Make an exact copy of all the entries, but do not reproduce the pictures.

(Entries supplied begins)

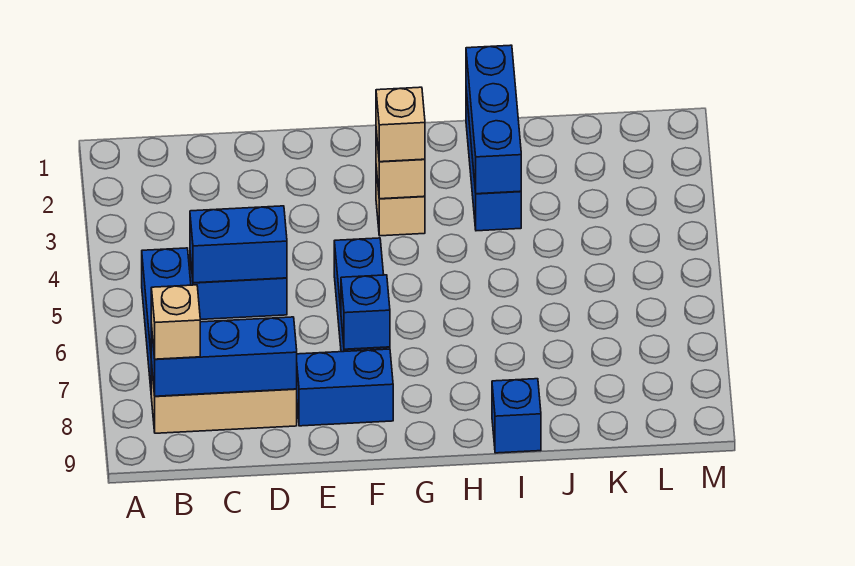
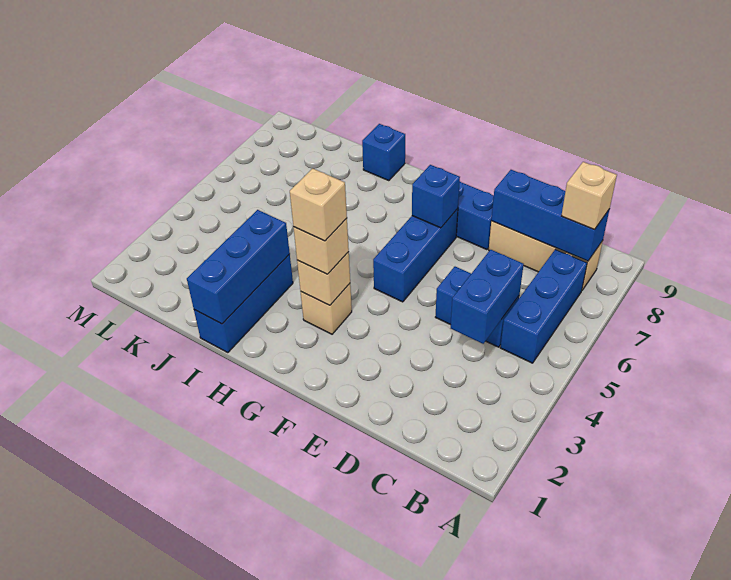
blue brick C5:D5 level 2 -> blue brick C4:C5 level 2
none -> tan brick G3 level 4

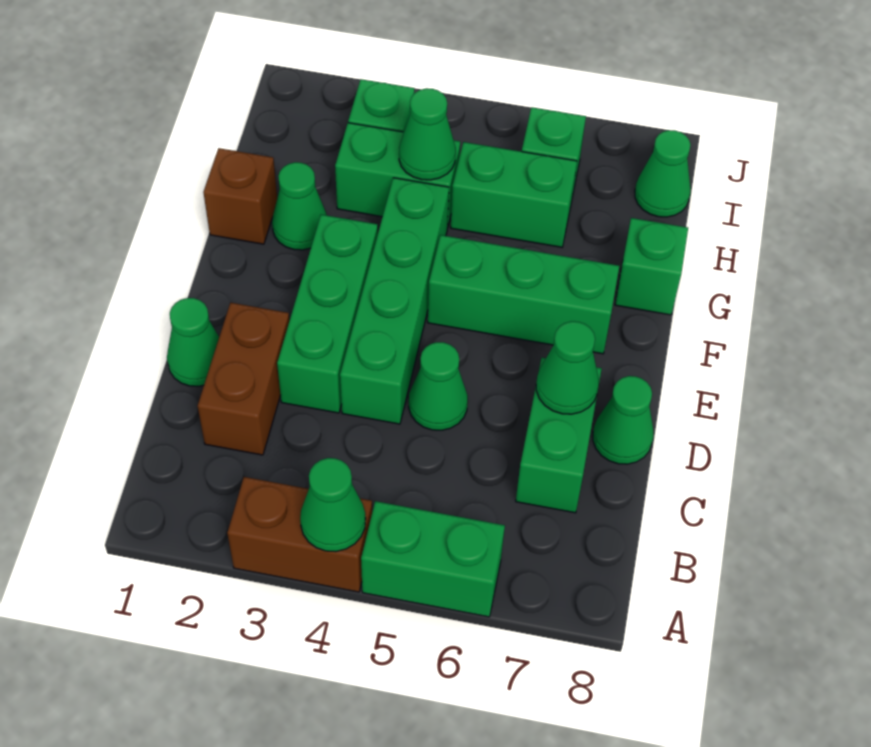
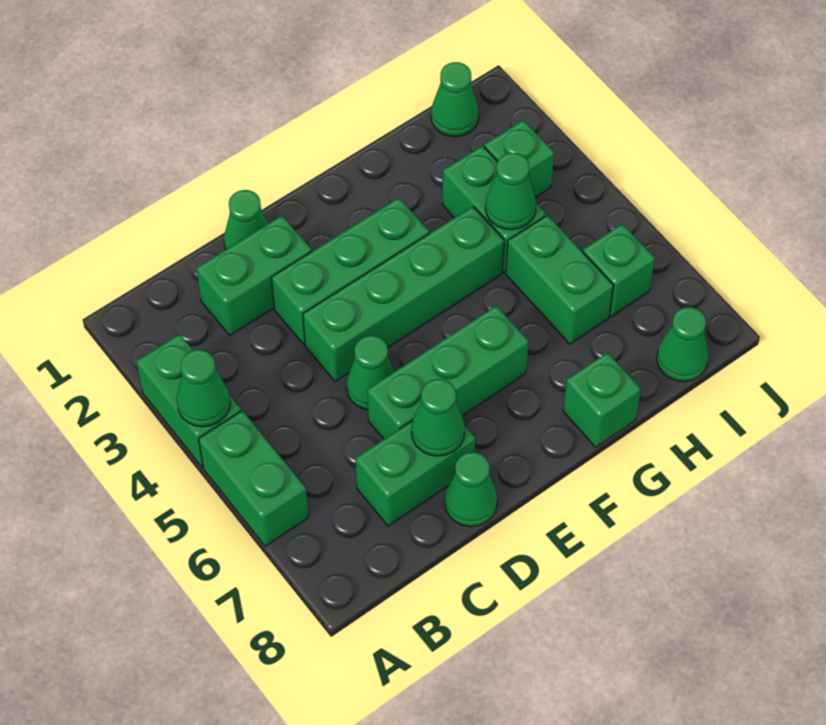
brown brick A3:A4 level 1 -> green brick A3:A4 level 1
brown brick C2:D2 level 1 -> green brick C2:D2 level 1
green brick F5:F7 level 1 -> green brick D6:F6 level 1
brown brick G1 level 1 -> none
green cone G2 level 1 -> green cone I1 level 1

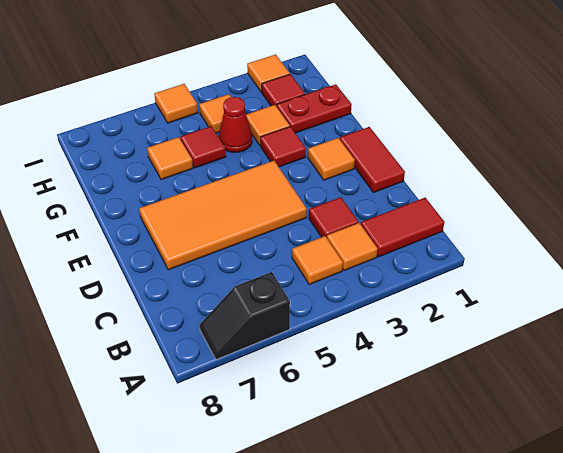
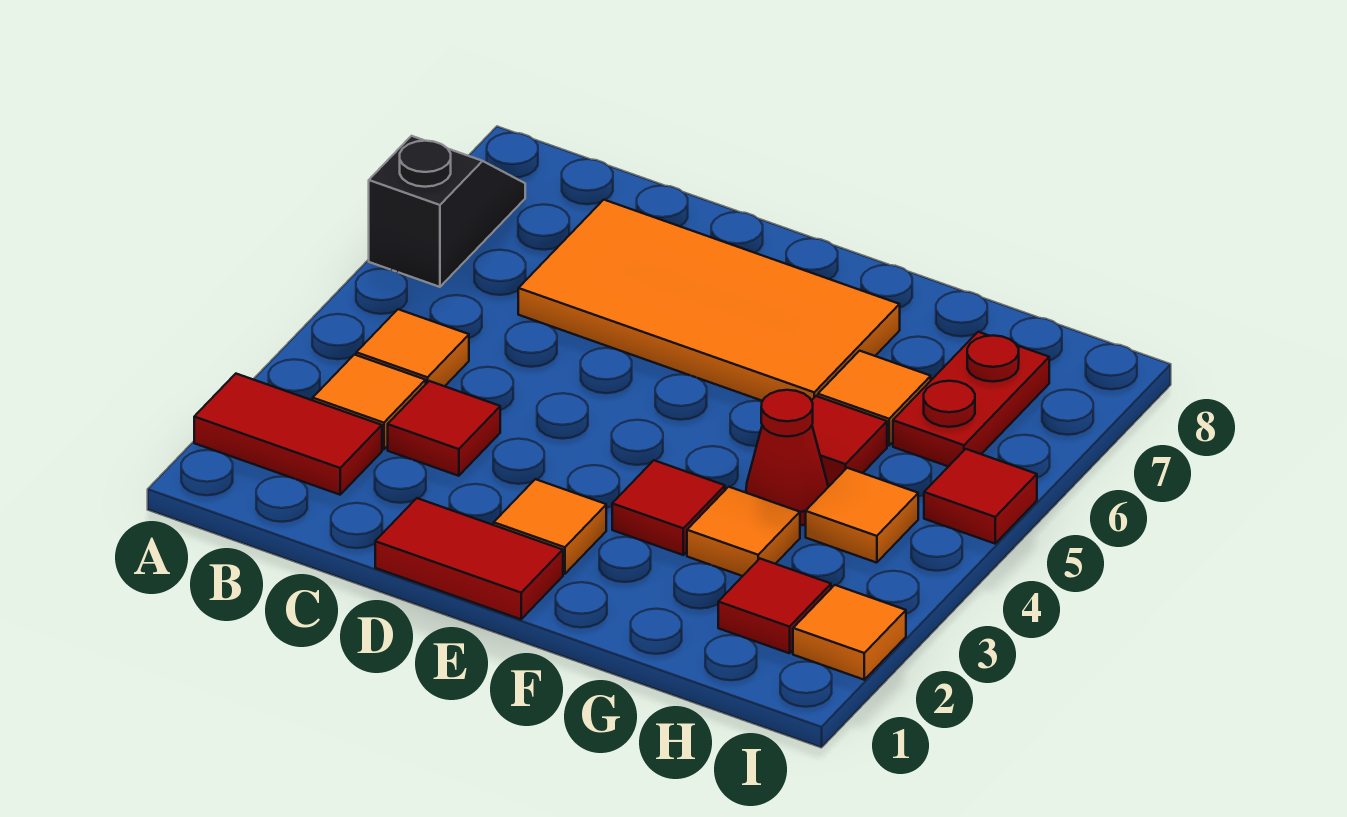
red tile B1:B2 level 1 -> red tile A2:B2 level 1
orange tile D4:E7 level 1 -> orange tile C6:F7 level 1
red plate G1:G2 level 1 -> red plate H6:H7 level 1
orange tile I5 level 1 -> red tile I5 level 1

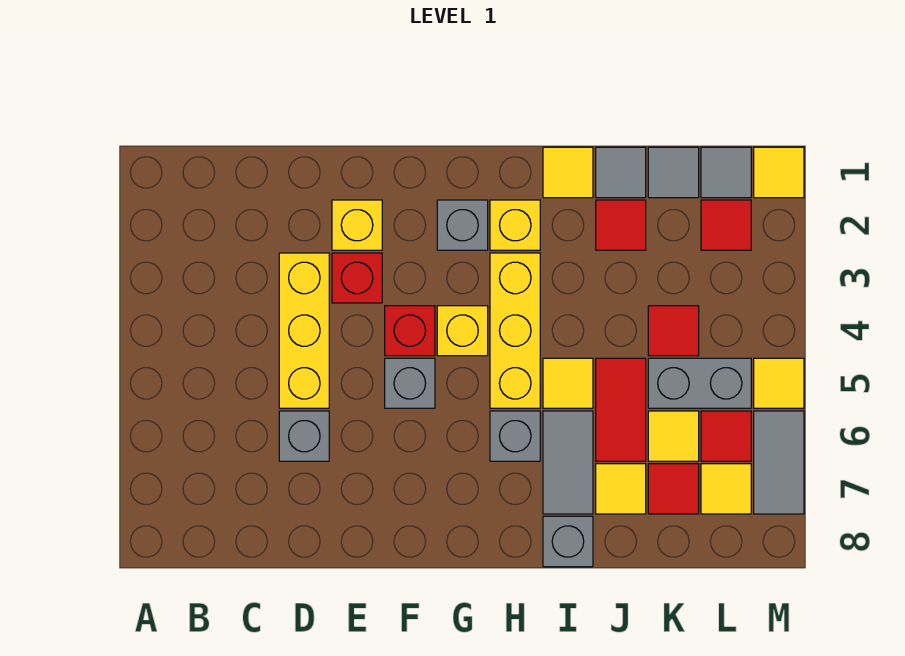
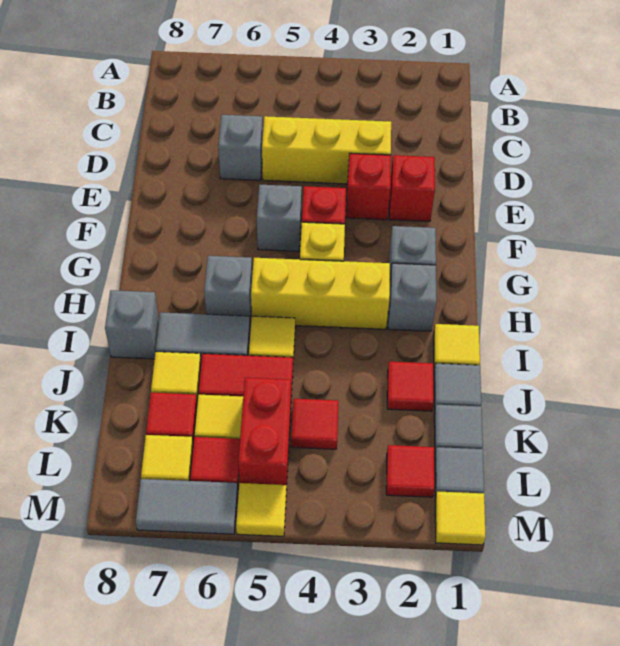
yellow brick E2 level 1 -> red brick E2 level 1
yellow brick H2 level 1 -> grey brick H2 level 1
grey brick K5:L5 level 1 -> red brick K5:L5 level 1

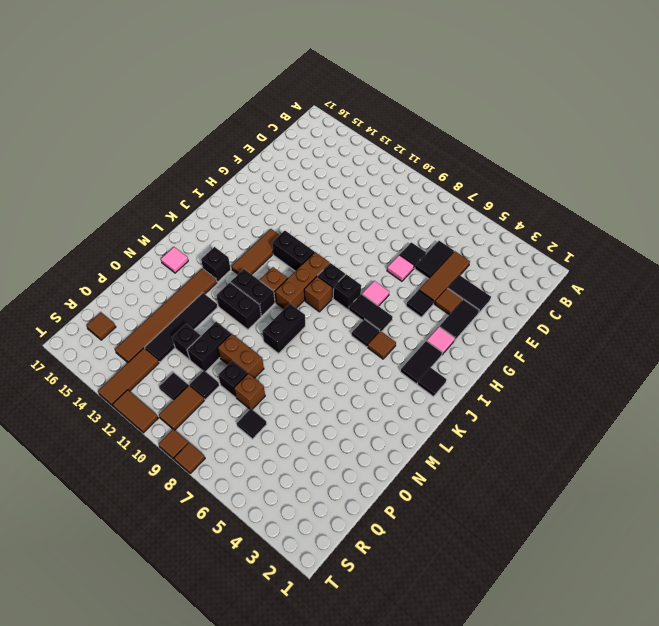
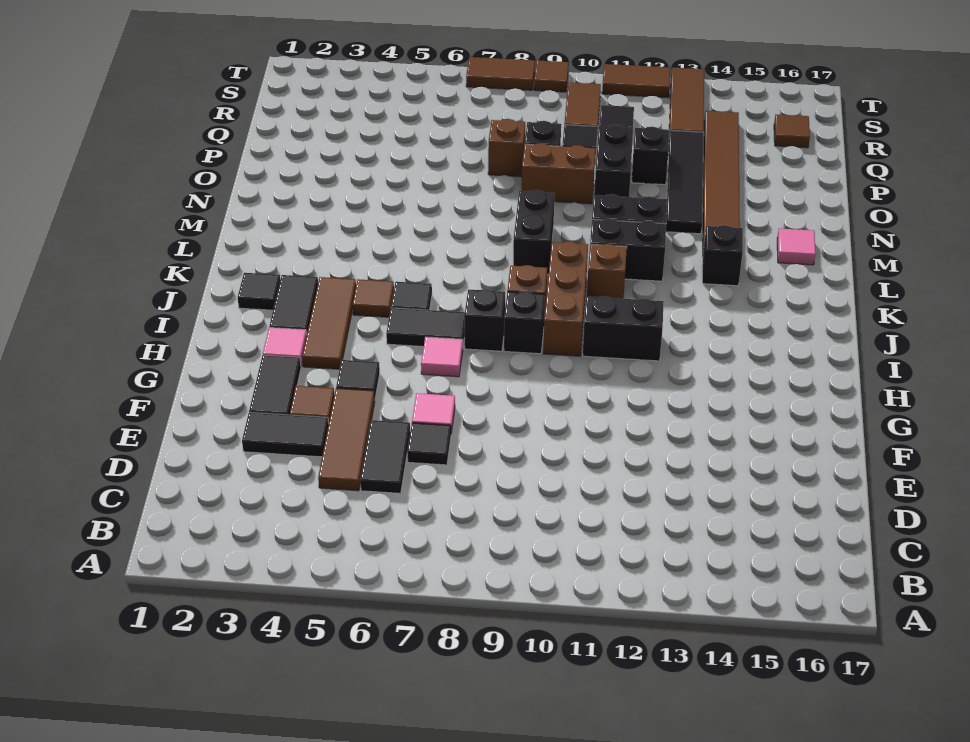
brown tile I13:K13 level 1 -> brown tile H4:J4 level 1
black tile Q7 level 1 -> none
brown tile T8 level 1 -> brown tile T7:T8 level 1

(Entries supplied ends)

■ Answer section
blue brick C5:D5 level 2 -> blue brick C4:C5 level 2
none -> tan brick G3 level 4

brown brick A3:A4 level 1 -> green brick A3:A4 level 1
brown brick C2:D2 level 1 -> green brick C2:D2 level 1
green brick F5:F7 level 1 -> green brick D6:F6 level 1
brown brick G1 level 1 -> none
green cone G2 level 1 -> green cone I1 level 1

red tile B1:B2 level 1 -> red tile A2:B2 level 1
orange tile D4:E7 level 1 -> orange tile C6:F7 level 1
red plate G1:G2 level 1 -> red plate H6:H7 level 1
orange tile I5 level 1 -> red tile I5 level 1

yellow brick E2 level 1 -> red brick E2 level 1
yellow brick H2 level 1 -> grey brick H2 level 1
grey brick K5:L5 level 1 -> red brick K5:L5 level 1

brown tile I13:K13 level 1 -> brown tile H4:J4 level 1
black tile Q7 level 1 -> none
brown tile T8 level 1 -> brown tile T7:T8 level 1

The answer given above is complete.